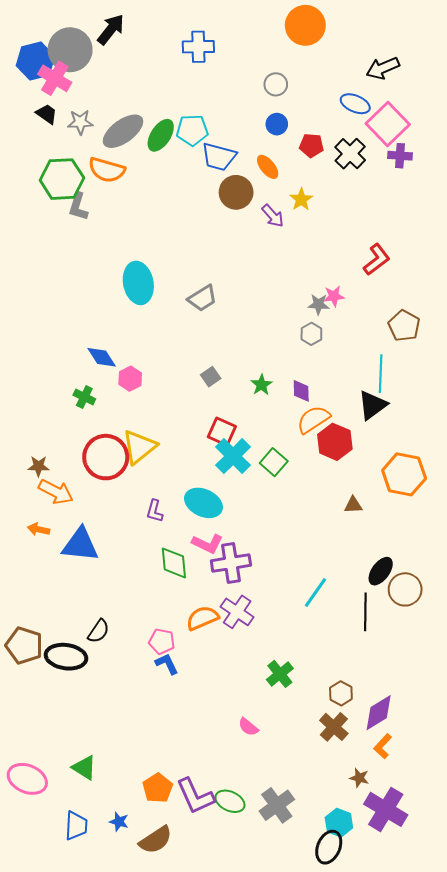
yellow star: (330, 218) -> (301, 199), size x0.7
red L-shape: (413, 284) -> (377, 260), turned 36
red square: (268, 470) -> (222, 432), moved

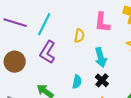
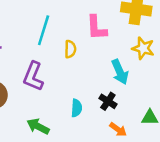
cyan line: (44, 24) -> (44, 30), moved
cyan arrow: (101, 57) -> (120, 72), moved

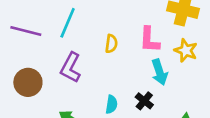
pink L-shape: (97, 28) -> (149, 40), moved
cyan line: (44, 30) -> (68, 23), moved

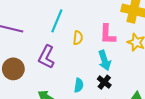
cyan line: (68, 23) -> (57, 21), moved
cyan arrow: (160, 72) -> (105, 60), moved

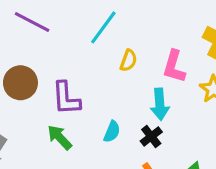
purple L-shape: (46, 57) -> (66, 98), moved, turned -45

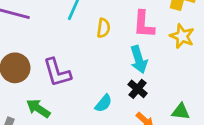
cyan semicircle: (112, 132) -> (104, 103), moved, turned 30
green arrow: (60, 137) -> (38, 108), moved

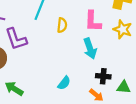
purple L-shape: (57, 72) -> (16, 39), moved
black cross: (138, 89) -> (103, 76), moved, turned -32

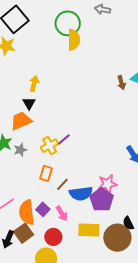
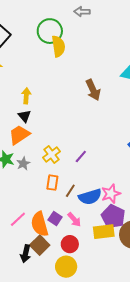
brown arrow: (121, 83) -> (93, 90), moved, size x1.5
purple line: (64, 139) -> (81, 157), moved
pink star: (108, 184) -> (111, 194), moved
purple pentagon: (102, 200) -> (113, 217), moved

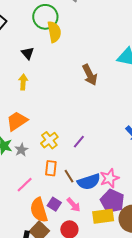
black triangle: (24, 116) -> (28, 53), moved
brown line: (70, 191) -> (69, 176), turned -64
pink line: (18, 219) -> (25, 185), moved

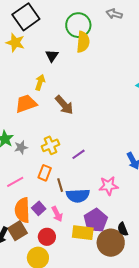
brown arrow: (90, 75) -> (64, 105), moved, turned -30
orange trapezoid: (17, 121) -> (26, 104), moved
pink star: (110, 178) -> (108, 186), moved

• **What to produce**: Every line above that holds the word "purple" is to be found and copied.

• **Exercise answer**:
purple L-shape: (46, 57) -> (66, 98), moved, turned -45
purple L-shape: (57, 72) -> (16, 39), moved
purple line: (64, 139) -> (81, 157), moved
purple pentagon: (102, 200) -> (113, 217), moved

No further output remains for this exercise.